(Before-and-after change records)
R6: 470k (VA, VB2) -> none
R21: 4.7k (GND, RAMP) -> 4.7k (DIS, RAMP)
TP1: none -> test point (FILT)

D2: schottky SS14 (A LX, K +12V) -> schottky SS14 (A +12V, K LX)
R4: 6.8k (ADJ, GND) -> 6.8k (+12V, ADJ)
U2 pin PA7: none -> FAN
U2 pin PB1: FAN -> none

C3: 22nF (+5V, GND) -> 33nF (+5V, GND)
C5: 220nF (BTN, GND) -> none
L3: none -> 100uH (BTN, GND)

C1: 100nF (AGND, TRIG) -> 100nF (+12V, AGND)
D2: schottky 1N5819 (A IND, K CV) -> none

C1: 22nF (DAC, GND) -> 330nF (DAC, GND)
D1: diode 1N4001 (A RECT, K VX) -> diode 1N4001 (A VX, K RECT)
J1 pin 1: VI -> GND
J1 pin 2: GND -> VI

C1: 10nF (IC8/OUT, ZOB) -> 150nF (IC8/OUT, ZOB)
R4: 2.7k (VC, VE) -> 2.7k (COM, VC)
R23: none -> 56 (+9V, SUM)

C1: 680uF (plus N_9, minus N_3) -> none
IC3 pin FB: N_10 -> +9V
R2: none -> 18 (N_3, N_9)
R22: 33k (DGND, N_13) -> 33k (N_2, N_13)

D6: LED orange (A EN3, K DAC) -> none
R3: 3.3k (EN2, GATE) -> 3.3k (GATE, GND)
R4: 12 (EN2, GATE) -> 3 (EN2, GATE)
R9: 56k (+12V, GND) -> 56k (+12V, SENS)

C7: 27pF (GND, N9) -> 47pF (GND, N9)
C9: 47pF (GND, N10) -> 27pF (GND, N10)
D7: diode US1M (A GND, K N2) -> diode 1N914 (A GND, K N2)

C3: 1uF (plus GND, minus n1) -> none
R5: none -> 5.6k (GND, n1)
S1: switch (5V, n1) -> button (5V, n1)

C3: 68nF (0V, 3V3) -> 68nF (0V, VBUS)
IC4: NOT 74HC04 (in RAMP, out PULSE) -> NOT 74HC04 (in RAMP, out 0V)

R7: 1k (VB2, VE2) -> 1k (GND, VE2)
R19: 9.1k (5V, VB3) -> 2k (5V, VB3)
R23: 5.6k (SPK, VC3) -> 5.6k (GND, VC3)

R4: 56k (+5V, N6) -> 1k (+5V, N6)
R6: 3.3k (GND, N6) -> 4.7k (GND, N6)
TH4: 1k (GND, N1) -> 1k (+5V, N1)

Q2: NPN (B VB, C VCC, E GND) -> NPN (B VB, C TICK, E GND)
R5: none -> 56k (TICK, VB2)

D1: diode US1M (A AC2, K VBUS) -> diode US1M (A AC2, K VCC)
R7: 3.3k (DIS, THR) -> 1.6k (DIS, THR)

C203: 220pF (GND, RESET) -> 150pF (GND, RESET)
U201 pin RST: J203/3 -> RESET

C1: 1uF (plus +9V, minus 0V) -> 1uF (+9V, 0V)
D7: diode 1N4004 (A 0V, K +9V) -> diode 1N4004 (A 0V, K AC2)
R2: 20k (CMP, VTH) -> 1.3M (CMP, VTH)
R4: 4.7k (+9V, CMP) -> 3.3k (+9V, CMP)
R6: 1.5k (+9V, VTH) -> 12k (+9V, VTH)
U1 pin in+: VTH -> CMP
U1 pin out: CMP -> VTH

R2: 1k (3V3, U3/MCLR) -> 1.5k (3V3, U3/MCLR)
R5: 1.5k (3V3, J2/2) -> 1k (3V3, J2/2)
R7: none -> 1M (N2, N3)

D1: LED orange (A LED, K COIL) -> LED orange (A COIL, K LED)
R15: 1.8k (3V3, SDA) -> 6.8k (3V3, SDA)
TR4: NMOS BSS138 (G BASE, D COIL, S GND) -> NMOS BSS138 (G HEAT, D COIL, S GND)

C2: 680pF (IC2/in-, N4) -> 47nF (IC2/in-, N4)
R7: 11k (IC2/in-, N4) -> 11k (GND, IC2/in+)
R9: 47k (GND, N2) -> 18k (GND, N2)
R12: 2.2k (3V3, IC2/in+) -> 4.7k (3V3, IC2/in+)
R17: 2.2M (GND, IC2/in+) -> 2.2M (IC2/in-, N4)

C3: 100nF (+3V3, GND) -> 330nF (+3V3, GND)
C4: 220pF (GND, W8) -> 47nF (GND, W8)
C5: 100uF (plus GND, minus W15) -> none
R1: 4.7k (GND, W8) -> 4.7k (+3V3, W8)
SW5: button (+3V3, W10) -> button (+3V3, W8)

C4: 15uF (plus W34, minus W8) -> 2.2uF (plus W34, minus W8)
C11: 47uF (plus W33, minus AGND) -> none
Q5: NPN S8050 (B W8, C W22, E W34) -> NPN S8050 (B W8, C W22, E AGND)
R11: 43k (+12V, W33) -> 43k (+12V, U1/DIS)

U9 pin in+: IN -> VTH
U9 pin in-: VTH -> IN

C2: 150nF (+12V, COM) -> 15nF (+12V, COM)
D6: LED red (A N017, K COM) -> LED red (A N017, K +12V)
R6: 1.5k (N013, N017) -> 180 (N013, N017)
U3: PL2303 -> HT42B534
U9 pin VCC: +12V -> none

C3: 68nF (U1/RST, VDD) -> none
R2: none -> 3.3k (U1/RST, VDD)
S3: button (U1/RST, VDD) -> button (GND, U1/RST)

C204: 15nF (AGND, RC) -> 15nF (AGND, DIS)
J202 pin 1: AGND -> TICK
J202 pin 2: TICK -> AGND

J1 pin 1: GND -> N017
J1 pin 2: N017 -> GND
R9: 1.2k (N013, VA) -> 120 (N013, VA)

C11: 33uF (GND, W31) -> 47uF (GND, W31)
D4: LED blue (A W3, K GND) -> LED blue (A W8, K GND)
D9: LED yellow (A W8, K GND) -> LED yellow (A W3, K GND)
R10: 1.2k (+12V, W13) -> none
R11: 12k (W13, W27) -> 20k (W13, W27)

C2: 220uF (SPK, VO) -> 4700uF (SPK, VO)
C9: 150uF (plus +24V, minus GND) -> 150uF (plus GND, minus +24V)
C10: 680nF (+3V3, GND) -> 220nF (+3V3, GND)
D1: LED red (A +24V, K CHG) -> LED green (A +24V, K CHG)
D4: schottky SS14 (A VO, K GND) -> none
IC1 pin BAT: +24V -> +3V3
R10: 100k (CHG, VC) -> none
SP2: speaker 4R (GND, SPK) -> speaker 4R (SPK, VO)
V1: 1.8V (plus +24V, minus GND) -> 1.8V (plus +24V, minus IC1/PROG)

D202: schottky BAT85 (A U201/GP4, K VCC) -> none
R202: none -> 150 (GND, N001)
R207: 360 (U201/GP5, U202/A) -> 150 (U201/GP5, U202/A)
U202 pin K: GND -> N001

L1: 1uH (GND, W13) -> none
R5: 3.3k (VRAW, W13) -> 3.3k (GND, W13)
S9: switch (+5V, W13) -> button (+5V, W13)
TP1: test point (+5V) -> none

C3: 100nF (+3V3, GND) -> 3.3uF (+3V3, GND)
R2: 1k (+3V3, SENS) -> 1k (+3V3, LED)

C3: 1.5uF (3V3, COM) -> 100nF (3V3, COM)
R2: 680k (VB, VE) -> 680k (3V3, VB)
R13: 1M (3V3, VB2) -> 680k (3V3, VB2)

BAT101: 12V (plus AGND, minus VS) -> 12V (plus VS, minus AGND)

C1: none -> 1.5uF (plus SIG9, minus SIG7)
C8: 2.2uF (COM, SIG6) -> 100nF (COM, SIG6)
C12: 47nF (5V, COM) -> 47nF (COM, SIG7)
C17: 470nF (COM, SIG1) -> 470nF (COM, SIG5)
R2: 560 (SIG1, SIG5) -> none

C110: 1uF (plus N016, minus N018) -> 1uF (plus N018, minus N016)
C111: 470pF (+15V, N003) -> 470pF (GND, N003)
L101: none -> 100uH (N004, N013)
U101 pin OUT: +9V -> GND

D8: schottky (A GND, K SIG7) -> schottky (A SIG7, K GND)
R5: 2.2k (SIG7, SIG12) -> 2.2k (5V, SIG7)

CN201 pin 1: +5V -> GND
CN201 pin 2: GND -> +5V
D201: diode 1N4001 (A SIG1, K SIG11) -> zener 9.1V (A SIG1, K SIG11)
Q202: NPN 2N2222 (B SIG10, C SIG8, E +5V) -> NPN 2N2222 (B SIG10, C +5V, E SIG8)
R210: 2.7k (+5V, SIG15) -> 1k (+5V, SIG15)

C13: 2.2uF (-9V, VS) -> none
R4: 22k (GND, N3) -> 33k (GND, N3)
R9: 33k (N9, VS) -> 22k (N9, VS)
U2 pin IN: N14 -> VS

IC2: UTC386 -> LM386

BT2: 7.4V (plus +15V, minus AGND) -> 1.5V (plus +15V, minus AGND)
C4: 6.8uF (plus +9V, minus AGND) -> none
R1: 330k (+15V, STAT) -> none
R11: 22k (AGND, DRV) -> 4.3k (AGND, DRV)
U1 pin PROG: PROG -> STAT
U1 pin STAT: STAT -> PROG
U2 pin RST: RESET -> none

> Problem requirements:
Show each line in the entries that holds the string "VBUS".

> Solution:
C3: 68nF (0V, 3V3) -> 68nF (0V, VBUS)
D1: diode US1M (A AC2, K VBUS) -> diode US1M (A AC2, K VCC)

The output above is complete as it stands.